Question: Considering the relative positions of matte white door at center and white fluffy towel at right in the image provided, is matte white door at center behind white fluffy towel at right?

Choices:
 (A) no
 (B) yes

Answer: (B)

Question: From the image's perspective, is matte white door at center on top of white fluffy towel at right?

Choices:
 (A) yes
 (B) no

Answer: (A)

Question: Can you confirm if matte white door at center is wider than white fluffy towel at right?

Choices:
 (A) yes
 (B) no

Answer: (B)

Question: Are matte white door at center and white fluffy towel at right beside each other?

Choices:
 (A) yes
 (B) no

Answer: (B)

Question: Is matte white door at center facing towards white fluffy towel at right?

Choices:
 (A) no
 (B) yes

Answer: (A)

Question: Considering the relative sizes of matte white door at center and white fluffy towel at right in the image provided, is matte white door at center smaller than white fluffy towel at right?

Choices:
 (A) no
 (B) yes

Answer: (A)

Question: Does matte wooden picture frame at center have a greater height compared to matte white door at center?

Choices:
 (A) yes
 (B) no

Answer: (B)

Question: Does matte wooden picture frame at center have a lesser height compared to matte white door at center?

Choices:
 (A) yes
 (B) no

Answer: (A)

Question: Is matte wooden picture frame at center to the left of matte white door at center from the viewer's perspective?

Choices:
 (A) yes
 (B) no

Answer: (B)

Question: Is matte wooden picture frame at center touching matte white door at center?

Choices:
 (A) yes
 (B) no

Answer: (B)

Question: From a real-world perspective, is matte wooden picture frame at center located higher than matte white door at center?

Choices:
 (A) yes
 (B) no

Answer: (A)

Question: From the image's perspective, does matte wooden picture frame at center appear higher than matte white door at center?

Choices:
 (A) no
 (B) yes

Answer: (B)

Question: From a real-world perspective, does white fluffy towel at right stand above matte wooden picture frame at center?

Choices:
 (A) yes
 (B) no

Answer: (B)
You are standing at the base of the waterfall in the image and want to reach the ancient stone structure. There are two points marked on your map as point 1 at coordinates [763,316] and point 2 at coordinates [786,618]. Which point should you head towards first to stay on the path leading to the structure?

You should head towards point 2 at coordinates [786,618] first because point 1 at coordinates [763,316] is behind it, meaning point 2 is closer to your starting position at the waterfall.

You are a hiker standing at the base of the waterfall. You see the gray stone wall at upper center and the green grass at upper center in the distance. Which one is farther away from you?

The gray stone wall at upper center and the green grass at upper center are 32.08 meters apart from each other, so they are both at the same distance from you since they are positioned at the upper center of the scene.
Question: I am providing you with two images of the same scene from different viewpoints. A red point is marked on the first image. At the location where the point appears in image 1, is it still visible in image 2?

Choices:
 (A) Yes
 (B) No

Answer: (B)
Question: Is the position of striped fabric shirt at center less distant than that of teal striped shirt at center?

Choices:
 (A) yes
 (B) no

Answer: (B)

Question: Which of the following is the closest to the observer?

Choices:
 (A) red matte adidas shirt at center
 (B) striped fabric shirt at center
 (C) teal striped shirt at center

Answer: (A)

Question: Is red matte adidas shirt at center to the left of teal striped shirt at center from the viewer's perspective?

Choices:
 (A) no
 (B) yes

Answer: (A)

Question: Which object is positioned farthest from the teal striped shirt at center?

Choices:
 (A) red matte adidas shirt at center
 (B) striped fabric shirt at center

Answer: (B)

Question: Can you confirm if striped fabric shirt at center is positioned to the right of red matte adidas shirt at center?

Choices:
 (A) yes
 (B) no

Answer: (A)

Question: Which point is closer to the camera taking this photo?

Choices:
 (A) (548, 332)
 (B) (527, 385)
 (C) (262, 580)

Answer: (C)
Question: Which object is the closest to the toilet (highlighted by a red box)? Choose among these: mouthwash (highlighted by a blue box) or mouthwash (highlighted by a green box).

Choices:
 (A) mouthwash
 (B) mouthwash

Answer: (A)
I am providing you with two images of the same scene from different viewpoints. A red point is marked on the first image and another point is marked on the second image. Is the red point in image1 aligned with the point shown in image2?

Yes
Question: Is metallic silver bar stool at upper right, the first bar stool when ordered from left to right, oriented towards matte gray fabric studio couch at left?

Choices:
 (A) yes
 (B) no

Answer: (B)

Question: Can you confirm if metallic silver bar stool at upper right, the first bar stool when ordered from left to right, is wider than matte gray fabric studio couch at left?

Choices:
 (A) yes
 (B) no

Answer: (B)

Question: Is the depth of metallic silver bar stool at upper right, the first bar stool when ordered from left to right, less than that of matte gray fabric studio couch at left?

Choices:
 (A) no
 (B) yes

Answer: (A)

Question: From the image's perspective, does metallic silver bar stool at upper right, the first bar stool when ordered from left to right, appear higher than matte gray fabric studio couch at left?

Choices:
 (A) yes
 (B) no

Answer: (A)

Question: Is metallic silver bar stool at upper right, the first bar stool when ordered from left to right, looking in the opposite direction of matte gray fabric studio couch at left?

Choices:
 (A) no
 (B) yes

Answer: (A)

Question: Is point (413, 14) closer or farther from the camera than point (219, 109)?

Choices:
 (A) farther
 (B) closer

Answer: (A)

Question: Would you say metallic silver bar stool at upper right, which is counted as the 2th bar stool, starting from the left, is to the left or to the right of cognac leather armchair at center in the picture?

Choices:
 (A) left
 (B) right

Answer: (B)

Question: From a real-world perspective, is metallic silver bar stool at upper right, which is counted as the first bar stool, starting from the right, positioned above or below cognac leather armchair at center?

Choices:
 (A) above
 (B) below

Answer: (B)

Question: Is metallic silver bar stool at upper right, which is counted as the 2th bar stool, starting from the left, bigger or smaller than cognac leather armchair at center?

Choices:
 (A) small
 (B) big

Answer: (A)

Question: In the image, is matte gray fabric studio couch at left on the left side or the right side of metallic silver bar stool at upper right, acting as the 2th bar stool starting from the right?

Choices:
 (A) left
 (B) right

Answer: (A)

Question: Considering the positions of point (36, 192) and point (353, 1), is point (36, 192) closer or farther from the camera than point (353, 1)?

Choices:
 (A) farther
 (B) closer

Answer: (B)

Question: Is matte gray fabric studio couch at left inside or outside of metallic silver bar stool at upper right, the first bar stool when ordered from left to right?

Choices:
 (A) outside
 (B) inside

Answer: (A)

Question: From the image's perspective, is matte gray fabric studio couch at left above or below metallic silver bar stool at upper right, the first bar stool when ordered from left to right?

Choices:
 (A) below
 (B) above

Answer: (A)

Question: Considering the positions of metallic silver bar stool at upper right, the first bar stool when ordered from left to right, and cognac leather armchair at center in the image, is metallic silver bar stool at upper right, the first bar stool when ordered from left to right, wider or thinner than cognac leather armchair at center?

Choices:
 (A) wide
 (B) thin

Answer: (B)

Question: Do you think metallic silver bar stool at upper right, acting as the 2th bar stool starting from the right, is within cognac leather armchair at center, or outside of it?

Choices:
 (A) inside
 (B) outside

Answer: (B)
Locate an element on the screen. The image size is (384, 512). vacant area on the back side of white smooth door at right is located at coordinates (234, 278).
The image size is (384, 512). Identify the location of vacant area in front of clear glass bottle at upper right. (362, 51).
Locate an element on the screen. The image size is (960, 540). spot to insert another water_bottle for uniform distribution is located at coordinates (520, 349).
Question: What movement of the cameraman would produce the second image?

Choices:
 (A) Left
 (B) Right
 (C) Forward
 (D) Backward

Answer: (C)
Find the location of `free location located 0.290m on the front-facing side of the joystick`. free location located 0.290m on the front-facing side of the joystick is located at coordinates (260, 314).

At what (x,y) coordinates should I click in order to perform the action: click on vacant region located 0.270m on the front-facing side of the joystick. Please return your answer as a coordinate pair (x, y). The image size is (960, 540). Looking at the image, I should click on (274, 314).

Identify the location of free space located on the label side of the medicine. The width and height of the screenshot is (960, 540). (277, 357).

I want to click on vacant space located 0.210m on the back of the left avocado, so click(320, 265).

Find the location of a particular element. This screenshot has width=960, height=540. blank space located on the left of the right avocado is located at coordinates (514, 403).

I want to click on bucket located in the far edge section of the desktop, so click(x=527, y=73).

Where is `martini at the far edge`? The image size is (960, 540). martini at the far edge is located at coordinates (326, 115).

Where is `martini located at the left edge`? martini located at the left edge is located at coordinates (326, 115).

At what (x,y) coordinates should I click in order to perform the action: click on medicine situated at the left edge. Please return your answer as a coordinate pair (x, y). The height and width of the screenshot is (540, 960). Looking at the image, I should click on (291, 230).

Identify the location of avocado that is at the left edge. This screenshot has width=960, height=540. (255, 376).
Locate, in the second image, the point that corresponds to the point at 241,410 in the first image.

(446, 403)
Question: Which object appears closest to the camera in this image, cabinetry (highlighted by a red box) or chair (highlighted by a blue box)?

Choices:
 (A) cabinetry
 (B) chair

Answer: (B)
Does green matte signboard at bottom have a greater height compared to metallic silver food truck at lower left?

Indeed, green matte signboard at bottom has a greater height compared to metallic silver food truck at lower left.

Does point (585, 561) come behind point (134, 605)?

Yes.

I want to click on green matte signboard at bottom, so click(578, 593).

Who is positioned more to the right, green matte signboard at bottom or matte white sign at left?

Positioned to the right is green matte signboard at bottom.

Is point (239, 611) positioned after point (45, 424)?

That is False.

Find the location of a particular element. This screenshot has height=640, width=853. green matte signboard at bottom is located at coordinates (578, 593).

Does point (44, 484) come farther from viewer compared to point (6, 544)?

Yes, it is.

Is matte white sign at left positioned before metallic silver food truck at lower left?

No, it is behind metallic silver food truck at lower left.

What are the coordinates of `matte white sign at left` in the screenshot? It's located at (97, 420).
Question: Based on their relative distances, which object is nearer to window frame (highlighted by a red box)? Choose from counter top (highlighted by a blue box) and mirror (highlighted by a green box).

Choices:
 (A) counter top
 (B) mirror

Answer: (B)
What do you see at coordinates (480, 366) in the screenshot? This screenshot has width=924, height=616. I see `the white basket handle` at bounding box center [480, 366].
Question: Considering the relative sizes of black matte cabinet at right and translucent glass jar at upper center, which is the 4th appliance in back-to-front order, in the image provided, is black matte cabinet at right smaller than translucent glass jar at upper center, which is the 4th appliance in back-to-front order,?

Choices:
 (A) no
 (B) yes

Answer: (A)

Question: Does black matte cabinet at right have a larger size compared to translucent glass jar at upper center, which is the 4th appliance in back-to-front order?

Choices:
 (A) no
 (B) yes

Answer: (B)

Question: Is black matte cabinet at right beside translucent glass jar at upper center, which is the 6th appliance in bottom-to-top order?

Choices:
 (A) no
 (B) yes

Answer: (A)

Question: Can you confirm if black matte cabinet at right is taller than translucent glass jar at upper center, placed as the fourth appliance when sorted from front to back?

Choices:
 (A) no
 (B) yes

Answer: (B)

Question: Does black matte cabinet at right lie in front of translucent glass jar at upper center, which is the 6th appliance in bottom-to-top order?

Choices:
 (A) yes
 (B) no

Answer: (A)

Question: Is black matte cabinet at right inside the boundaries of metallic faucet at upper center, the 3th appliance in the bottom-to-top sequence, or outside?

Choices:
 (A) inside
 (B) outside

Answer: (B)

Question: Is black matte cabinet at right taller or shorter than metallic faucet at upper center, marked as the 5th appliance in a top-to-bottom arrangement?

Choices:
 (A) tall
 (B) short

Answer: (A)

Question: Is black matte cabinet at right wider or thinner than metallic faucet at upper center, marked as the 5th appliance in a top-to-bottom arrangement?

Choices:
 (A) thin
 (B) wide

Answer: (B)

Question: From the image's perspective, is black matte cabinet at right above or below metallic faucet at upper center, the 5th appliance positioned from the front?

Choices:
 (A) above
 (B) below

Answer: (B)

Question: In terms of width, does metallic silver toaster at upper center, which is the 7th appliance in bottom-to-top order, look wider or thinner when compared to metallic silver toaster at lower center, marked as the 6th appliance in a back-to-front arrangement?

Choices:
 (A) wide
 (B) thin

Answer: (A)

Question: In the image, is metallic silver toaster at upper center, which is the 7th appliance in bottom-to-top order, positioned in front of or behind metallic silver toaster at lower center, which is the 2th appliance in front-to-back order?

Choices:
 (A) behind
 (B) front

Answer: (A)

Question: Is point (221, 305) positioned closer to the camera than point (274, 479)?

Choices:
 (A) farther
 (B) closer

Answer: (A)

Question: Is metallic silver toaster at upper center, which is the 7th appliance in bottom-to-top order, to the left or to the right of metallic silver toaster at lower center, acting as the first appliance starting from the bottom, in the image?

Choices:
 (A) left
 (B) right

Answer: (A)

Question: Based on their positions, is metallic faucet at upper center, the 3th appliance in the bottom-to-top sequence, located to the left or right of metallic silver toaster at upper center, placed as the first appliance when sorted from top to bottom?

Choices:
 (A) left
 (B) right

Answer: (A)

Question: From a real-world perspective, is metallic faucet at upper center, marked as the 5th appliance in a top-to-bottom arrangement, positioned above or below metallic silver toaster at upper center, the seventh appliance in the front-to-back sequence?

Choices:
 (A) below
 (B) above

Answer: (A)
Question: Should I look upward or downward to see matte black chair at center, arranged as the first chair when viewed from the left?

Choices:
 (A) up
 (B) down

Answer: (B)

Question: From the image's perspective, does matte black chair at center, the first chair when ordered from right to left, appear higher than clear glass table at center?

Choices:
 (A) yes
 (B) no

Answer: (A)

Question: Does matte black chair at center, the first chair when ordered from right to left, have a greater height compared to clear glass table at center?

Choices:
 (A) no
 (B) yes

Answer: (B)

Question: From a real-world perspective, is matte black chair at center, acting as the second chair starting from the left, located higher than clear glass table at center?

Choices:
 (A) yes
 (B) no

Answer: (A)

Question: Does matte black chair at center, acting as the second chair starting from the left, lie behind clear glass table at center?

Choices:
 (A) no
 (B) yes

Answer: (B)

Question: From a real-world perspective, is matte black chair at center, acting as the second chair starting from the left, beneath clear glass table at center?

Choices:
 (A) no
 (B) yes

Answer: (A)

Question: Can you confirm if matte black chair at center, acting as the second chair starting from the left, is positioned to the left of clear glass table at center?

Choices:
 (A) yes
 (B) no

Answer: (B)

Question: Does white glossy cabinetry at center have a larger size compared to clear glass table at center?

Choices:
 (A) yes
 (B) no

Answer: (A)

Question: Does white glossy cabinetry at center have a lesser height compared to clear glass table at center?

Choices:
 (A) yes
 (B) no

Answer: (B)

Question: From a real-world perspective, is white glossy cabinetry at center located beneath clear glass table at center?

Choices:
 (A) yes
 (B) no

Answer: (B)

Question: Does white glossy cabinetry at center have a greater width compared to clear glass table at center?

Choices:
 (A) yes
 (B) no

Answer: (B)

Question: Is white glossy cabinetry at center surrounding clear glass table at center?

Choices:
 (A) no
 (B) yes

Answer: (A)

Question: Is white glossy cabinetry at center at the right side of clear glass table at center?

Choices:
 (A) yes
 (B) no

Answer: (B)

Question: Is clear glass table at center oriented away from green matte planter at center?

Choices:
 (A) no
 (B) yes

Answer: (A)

============

- Task directions
In the records, take the part that opens with the line containing "Identify the location of free" and closes with the line containing "I want to click on vacant", and change "avocado" to "pear" throughout it, leaving all other text as it stands. Give back only those lines.

- Output
Identify the location of free space located on the label side of the medicine. The width and height of the screenshot is (960, 540). (277, 357).

I want to click on vacant space located 0.210m on the back of the left pear, so click(320, 265).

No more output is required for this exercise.